Saved entries:
──────────────────────────────
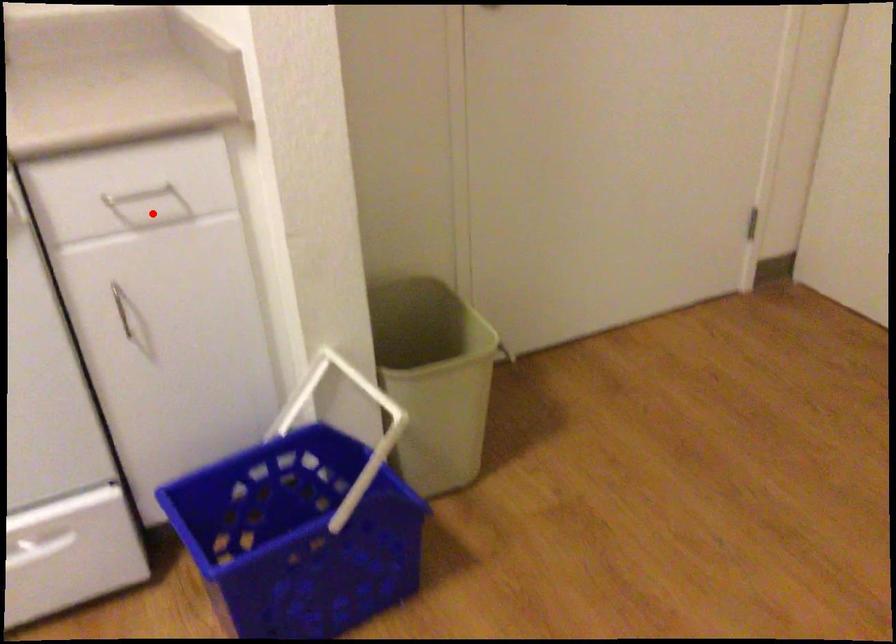
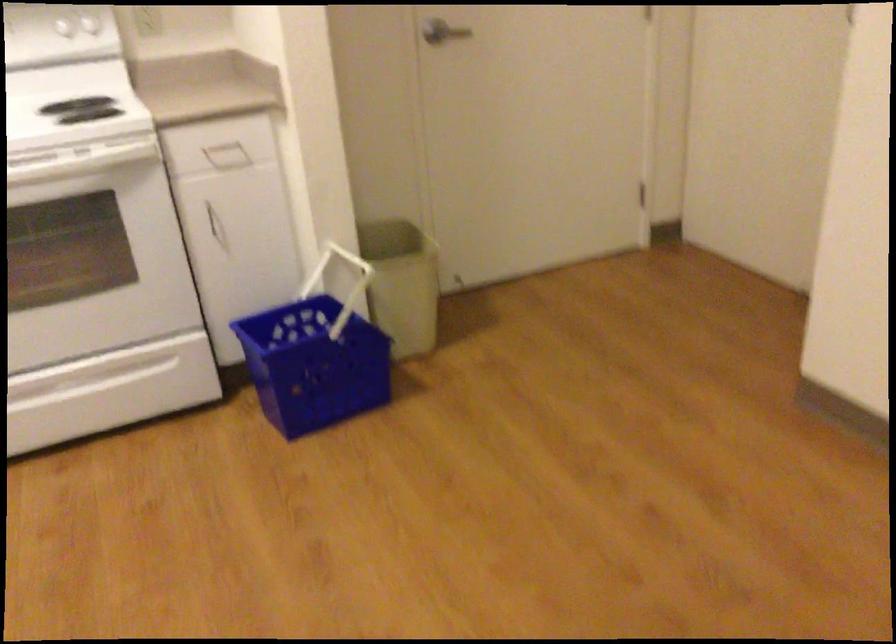
Question: I am providing you with two images of the same scene from different viewpoints. In image1, a red point is highlighted. Considering the same 3D point in image2, which of the following is correct?

Choices:
 (A) It is closer
 (B) It is farther

Answer: (B)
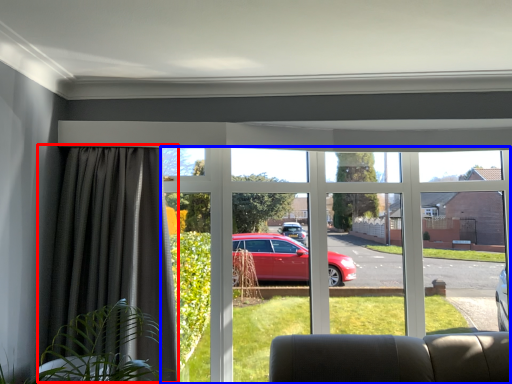
Question: Among these objects, which one is farthest to the camera, curtain (highlighted by a red box) or window (highlighted by a blue box)?

Choices:
 (A) curtain
 (B) window

Answer: (B)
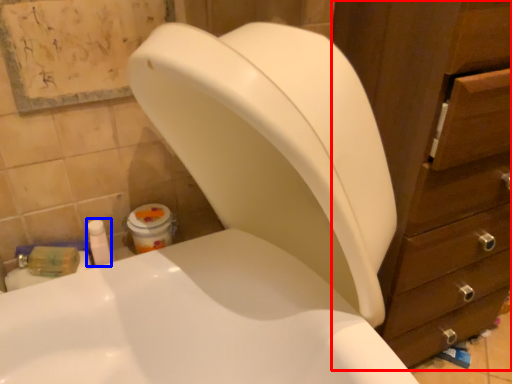
Question: Which of the following is the closest to the observer, cabinet (highlighted by a red box) or toiletry (highlighted by a blue box)?

Choices:
 (A) cabinet
 (B) toiletry

Answer: (A)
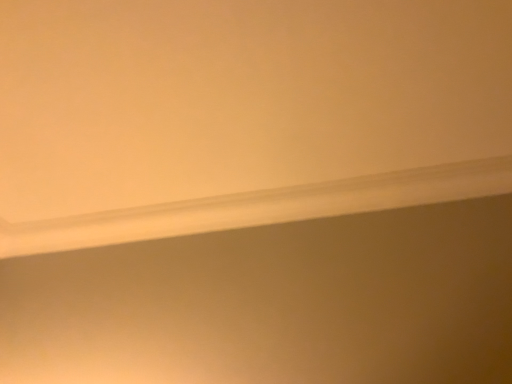
Measure the distance between point [342,207] and camera.

The depth of point [342,207] is 1.46 meters.

Where is `white smooth window sill at upper center`? This screenshot has width=512, height=384. white smooth window sill at upper center is located at coordinates (261, 207).

In order to face white smooth window sill at upper center, should I rotate leftwards or rightwards?

Turn left by 2.061 degrees to look at white smooth window sill at upper center.

Image resolution: width=512 pixels, height=384 pixels. Describe the element at coordinates (261, 207) in the screenshot. I see `white smooth window sill at upper center` at that location.

You are a GUI agent. You are given a task and a screenshot of the screen. Output one action in this format:
    pyautogui.click(x=<x>, y=<y>)
    Task: Click on the white smooth window sill at upper center
    The height and width of the screenshot is (384, 512).
    Given the screenshot: What is the action you would take?
    pyautogui.click(x=261, y=207)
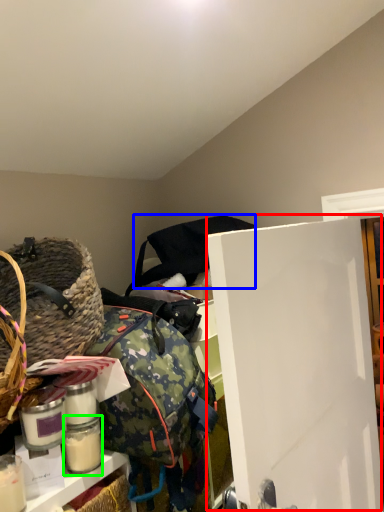
Question: Based on their relative distances, which object is nearer to door (highlighted by a red box)? Choose from bag (highlighted by a blue box) and glass jar (highlighted by a green box).

Choices:
 (A) bag
 (B) glass jar

Answer: (A)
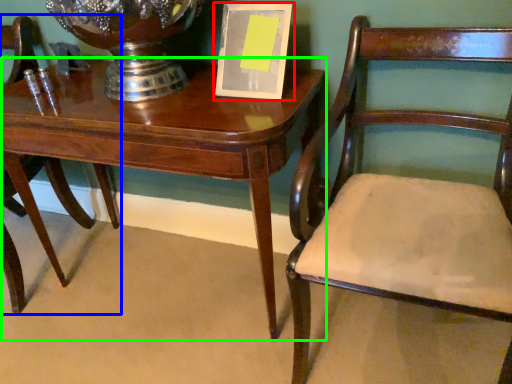
Question: Considering the real-world distances, which object is farthest from picture frame (highlighted by a red box)? chair (highlighted by a blue box) or table (highlighted by a green box)?

Choices:
 (A) chair
 (B) table

Answer: (A)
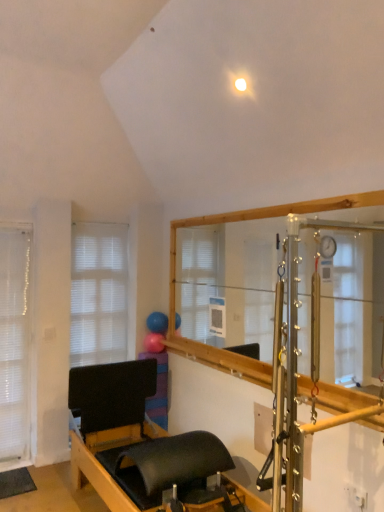
Measure the distance between point (150, 329) and camera.

Point (150, 329) is 3.89 meters from camera.

Describe the element at coordinates (14, 342) in the screenshot. I see `white sheer curtain at left` at that location.

Image resolution: width=384 pixels, height=512 pixels. What do you see at coordinates (154, 343) in the screenshot?
I see `rubber ball at upper center, acting as the 2th balloon starting from the top` at bounding box center [154, 343].

What is the approximate width of white matte window at left?

white matte window at left is 2.18 inches wide.

Measure the distance between point [98,240] and camera.

They are 3.96 meters apart.

Describe the element at coordinates (154, 469) in the screenshot. I see `black matte bed frame at lower center` at that location.

Where is `blue rubber balloon at center, placed as the second balloon when sorted from bottom to top`? blue rubber balloon at center, placed as the second balloon when sorted from bottom to top is located at coordinates (157, 322).

In terms of size, does white sheer curtain at left appear bigger or smaller than black matte bed frame at lower center?

Considering their sizes, white sheer curtain at left takes up less space than black matte bed frame at lower center.

Which is behind, white sheer curtain at left or black matte bed frame at lower center?

white sheer curtain at left is further from the camera.

Can you confirm if white sheer curtain at left is taller than black matte bed frame at lower center?

Yes, white sheer curtain at left is taller than black matte bed frame at lower center.

In terms of height, does rubber ball at upper center, acting as the 2th balloon starting from the top, look taller or shorter compared to white matte window at left?

Clearly, rubber ball at upper center, acting as the 2th balloon starting from the top, is shorter compared to white matte window at left.

Is rubber ball at upper center, acting as the 2th balloon starting from the top, inside the boundaries of white matte window at left, or outside?

rubber ball at upper center, acting as the 2th balloon starting from the top, lies outside white matte window at left.

Does point (146, 341) appear closer or farther from the camera than point (115, 291)?

Point (146, 341) is positioned closer to the camera compared to point (115, 291).

Between rubber ball at upper center, the first balloon when ordered from bottom to top, and white matte window at left, which one has smaller size?

rubber ball at upper center, the first balloon when ordered from bottom to top.

From the image's perspective, would you say rubber ball at upper center, acting as the 2th balloon starting from the top, is shown under black matte bed frame at lower center?

Actually, rubber ball at upper center, acting as the 2th balloon starting from the top, appears above black matte bed frame at lower center in the image.

What's the angular difference between rubber ball at upper center, the first balloon when ordered from bottom to top, and black matte bed frame at lower center's facing directions?

There is a 87.8-degree angle between the facing directions of rubber ball at upper center, the first balloon when ordered from bottom to top, and black matte bed frame at lower center.

Is rubber ball at upper center, the first balloon when ordered from bottom to top, completely or partially outside of black matte bed frame at lower center?

Indeed, rubber ball at upper center, the first balloon when ordered from bottom to top, is completely outside black matte bed frame at lower center.

Considering the positions of objects rubber ball at upper center, the first balloon when ordered from bottom to top, and black matte bed frame at lower center in the image provided, who is more to the right, rubber ball at upper center, the first balloon when ordered from bottom to top, or black matte bed frame at lower center?

Positioned to the right is rubber ball at upper center, the first balloon when ordered from bottom to top.

Could you measure the distance between blue rubber balloon at center, which ranks as the first balloon in top-to-bottom order, and black matte bed frame at lower center?

The distance of blue rubber balloon at center, which ranks as the first balloon in top-to-bottom order, from black matte bed frame at lower center is 1.41 meters.

In the scene shown: How different are the orientations of blue rubber balloon at center, placed as the second balloon when sorted from bottom to top, and black matte bed frame at lower center in degrees?

blue rubber balloon at center, placed as the second balloon when sorted from bottom to top, and black matte bed frame at lower center are facing 87.8 degrees away from each other.

Does blue rubber balloon at center, which ranks as the first balloon in top-to-bottom order, have a greater height compared to black matte bed frame at lower center?

Yes.

In the scene shown: From the image's perspective, would you say blue rubber balloon at center, placed as the second balloon when sorted from bottom to top, is positioned over black matte bed frame at lower center?

Yes, from the image's perspective, blue rubber balloon at center, placed as the second balloon when sorted from bottom to top, is on top of black matte bed frame at lower center.

Is there a large distance between white matte window at left and blue rubber balloon at center, which ranks as the first balloon in top-to-bottom order?

No, white matte window at left is in close proximity to blue rubber balloon at center, which ranks as the first balloon in top-to-bottom order.

Is white matte window at left looking in the opposite direction of blue rubber balloon at center, placed as the second balloon when sorted from bottom to top?

No, white matte window at left is not facing away from blue rubber balloon at center, placed as the second balloon when sorted from bottom to top.

Locate an element on the screen. Image resolution: width=384 pixels, height=512 pixels. window in front of the blue rubber balloon at center, which ranks as the first balloon in top-to-bottom order is located at coordinates (98, 294).

Which is closer, (98, 345) or (158, 323)?

Point (98, 345).

From the picture: Could you tell me if blue rubber balloon at center, which ranks as the first balloon in top-to-bottom order, is facing white sheer curtain at left?

Yes.

The height and width of the screenshot is (512, 384). I want to click on blind below the blue rubber balloon at center, placed as the second balloon when sorted from bottom to top (from the image's perspective), so click(x=14, y=342).

How many degrees apart are the facing directions of blue rubber balloon at center, placed as the second balloon when sorted from bottom to top, and white sheer curtain at left?

There is a 92-degree angle between the facing directions of blue rubber balloon at center, placed as the second balloon when sorted from bottom to top, and white sheer curtain at left.

Is blue rubber balloon at center, which ranks as the first balloon in top-to-bottom order, inside or outside of white sheer curtain at left?

blue rubber balloon at center, which ranks as the first balloon in top-to-bottom order, exists outside the volume of white sheer curtain at left.

Does white matte window at left have a larger size compared to black matte bed frame at lower center?

Actually, white matte window at left might be smaller than black matte bed frame at lower center.

Is white matte window at left spatially inside black matte bed frame at lower center, or outside of it?

white matte window at left cannot be found inside black matte bed frame at lower center.

From the image's perspective, is white matte window at left on black matte bed frame at lower center?

Yes.

From a real-world perspective, is white matte window at left on black matte bed frame at lower center?

Yes, from a real-world perspective, white matte window at left is over black matte bed frame at lower center

At what (x,y) coordinates should I click in order to perform the action: click on blind above the black matte bed frame at lower center (from the image's perspective). Please return your answer as a coordinate pair (x, y). Image resolution: width=384 pixels, height=512 pixels. Looking at the image, I should click on (14, 342).

Find the location of a particular element. The width and height of the screenshot is (384, 512). the 1st balloon to the right when counting from the white matte window at left is located at coordinates (154, 343).

Which object lies nearer to the anchor point white matte window at left, blue rubber balloon at center, which ranks as the first balloon in top-to-bottom order, or rubber ball at upper center, acting as the 2th balloon starting from the top?

blue rubber balloon at center, which ranks as the first balloon in top-to-bottom order, lies closer to white matte window at left than the other object.

Which object lies further to the anchor point rubber ball at upper center, the first balloon when ordered from bottom to top, white matte window at left or black matte bed frame at lower center?

black matte bed frame at lower center is positioned further to the anchor rubber ball at upper center, the first balloon when ordered from bottom to top.

Looking at the image, which one is located closer to black matte bed frame at lower center, white matte window at left or blue rubber balloon at center, placed as the second balloon when sorted from bottom to top?

white matte window at left lies closer to black matte bed frame at lower center than the other object.

Which object lies further to the anchor point rubber ball at upper center, acting as the 2th balloon starting from the top, white matte window at left or white sheer curtain at left?

white sheer curtain at left lies further to rubber ball at upper center, acting as the 2th balloon starting from the top, than the other object.

Based on their spatial positions, is white matte window at left or rubber ball at upper center, the first balloon when ordered from bottom to top, further from black matte bed frame at lower center?

The object further to black matte bed frame at lower center is white matte window at left.

From the image, which object appears to be farther from blue rubber balloon at center, placed as the second balloon when sorted from bottom to top, white matte window at left or black matte bed frame at lower center?

black matte bed frame at lower center is further to blue rubber balloon at center, placed as the second balloon when sorted from bottom to top.

Based on their spatial positions, is white matte window at left or blue rubber balloon at center, placed as the second balloon when sorted from bottom to top, further from white sheer curtain at left?

blue rubber balloon at center, placed as the second balloon when sorted from bottom to top, lies further to white sheer curtain at left than the other object.

Looking at the image, which one is located further to white matte window at left, rubber ball at upper center, acting as the 2th balloon starting from the top, or blue rubber balloon at center, which ranks as the first balloon in top-to-bottom order?

Based on the image, rubber ball at upper center, acting as the 2th balloon starting from the top, appears to be further to white matte window at left.

Where is `window between white sheer curtain at left and rubber ball at upper center, acting as the 2th balloon starting from the top, in the horizontal direction`? The image size is (384, 512). window between white sheer curtain at left and rubber ball at upper center, acting as the 2th balloon starting from the top, in the horizontal direction is located at coordinates (98, 294).

Identify the location of balloon situated between white matte window at left and blue rubber balloon at center, which ranks as the first balloon in top-to-bottom order, from left to right. [x=154, y=343].

Where is `balloon located between black matte bed frame at lower center and rubber ball at upper center, the first balloon when ordered from bottom to top, in the depth direction`? This screenshot has height=512, width=384. balloon located between black matte bed frame at lower center and rubber ball at upper center, the first balloon when ordered from bottom to top, in the depth direction is located at coordinates (157, 322).

Locate an element on the screen. The width and height of the screenshot is (384, 512). balloon between white sheer curtain at left and blue rubber balloon at center, which ranks as the first balloon in top-to-bottom order, in the horizontal direction is located at coordinates click(154, 343).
──────────────────────────────
■ YOUR ASSIGNMENT ■
Count the lines of the records that contain the string "real", treating uppercase and lowercase letters as different. Give only the number.

■ RESPONSE TO THIS TASK ■
3